◆ **Task details**:
Below are the records; copy exactly the stretch from the line containing "RV1: 500 (VCC, VO2, wiper" through the line containing "IC1 pin SW: SIG5 -> SIG4", both ends included, and nothing else.

◆ **Difference listings**:
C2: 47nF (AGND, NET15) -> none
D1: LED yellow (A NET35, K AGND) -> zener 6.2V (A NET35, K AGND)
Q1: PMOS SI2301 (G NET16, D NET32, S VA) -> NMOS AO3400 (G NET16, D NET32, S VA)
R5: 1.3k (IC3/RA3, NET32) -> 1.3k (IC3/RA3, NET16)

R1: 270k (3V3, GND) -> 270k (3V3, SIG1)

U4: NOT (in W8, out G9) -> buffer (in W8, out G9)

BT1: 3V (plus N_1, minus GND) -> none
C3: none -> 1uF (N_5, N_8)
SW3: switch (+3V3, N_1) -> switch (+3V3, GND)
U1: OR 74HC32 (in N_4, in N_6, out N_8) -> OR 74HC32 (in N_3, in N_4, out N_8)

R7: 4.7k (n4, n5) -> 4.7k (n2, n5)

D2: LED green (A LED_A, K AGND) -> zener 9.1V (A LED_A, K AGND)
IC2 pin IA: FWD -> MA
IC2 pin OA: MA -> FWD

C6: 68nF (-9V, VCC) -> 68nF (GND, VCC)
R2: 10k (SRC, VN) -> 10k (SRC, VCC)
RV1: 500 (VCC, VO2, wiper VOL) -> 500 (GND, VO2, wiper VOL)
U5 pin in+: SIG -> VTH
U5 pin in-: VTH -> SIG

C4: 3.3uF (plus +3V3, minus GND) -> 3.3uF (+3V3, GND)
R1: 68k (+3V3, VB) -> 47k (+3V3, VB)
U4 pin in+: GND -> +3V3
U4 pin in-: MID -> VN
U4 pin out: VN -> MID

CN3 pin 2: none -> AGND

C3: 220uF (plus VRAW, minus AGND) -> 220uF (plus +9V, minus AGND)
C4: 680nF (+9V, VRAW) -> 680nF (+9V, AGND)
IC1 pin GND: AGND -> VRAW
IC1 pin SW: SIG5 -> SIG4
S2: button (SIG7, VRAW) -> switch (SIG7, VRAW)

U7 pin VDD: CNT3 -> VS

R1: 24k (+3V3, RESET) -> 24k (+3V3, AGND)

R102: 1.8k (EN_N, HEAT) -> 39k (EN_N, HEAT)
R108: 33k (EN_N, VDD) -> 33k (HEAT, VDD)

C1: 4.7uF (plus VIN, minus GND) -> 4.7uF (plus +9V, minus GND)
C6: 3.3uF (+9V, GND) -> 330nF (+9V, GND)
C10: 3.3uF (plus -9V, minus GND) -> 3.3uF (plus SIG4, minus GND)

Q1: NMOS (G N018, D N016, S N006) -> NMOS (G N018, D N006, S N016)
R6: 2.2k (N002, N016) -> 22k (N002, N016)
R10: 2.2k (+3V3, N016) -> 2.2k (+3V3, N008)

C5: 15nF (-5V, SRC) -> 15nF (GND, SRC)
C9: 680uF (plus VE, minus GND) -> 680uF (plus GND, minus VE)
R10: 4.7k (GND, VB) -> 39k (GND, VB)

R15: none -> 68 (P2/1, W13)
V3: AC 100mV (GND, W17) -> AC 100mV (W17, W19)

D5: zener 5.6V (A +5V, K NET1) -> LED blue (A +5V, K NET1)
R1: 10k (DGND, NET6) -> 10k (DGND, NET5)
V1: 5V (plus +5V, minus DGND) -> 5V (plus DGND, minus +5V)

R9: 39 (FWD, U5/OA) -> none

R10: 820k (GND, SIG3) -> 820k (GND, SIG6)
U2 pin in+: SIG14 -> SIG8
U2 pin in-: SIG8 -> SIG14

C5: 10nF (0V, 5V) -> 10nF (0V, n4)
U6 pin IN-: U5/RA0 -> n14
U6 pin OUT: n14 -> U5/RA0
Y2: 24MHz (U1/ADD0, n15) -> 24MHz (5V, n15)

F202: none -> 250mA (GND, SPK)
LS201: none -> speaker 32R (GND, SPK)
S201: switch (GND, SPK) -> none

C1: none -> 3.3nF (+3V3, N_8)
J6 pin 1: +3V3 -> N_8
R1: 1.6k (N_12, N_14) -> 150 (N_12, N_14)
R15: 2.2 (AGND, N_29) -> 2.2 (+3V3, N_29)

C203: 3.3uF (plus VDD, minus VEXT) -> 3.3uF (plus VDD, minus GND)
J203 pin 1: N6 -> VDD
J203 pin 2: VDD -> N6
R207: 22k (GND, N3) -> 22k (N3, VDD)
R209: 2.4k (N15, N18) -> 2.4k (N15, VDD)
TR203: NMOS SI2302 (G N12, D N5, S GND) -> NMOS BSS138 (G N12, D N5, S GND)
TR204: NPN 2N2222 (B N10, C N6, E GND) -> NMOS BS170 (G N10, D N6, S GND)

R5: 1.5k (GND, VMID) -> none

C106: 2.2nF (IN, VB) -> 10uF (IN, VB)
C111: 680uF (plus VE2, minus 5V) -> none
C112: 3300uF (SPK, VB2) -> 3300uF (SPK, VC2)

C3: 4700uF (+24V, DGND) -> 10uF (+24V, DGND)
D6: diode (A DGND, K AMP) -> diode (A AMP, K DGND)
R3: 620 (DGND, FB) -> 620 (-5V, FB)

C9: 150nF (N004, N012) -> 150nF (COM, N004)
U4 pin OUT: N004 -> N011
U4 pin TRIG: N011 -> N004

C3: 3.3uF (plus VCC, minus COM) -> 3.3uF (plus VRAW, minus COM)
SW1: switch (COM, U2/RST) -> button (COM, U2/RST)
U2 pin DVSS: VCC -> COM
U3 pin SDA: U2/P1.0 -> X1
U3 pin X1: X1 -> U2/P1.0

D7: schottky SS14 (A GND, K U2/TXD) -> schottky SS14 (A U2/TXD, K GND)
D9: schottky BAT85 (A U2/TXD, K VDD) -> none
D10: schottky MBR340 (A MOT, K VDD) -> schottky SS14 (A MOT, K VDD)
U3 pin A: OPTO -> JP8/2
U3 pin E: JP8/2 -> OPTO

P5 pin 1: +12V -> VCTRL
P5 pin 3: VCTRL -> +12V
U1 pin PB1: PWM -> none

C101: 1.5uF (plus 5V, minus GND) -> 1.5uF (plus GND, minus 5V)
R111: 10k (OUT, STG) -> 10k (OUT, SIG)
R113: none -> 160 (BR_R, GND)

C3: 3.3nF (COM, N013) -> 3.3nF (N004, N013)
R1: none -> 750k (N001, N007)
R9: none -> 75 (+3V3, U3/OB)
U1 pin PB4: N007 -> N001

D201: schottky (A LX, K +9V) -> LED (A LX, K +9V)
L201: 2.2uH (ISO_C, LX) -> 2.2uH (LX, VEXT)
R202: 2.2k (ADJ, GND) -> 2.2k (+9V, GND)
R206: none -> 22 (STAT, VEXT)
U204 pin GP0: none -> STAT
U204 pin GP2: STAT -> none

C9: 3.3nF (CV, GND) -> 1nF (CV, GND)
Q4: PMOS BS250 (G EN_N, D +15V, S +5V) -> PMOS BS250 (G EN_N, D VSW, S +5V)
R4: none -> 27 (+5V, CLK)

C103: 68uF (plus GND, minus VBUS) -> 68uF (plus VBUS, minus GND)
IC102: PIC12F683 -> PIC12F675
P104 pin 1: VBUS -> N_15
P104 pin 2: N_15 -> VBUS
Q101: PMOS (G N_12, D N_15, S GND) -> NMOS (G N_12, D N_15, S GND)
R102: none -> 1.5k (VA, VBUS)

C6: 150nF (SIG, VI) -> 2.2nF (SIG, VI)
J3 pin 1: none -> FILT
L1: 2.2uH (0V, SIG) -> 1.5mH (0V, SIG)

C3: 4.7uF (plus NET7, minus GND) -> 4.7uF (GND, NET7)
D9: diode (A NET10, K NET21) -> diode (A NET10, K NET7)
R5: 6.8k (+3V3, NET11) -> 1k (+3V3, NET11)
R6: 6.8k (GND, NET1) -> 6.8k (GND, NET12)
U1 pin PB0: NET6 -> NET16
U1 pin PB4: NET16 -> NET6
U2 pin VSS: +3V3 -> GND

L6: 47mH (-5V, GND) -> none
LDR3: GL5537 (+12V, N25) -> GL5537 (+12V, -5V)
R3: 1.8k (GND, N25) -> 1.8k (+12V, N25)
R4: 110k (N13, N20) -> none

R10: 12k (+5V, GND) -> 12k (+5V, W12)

◆ **Exercise solution**:
RV1: 500 (VCC, VO2, wiper VOL) -> 500 (GND, VO2, wiper VOL)
U5 pin in+: SIG -> VTH
U5 pin in-: VTH -> SIG

C4: 3.3uF (plus +3V3, minus GND) -> 3.3uF (+3V3, GND)
R1: 68k (+3V3, VB) -> 47k (+3V3, VB)
U4 pin in+: GND -> +3V3
U4 pin in-: MID -> VN
U4 pin out: VN -> MID

CN3 pin 2: none -> AGND

C3: 220uF (plus VRAW, minus AGND) -> 220uF (plus +9V, minus AGND)
C4: 680nF (+9V, VRAW) -> 680nF (+9V, AGND)
IC1 pin GND: AGND -> VRAW
IC1 pin SW: SIG5 -> SIG4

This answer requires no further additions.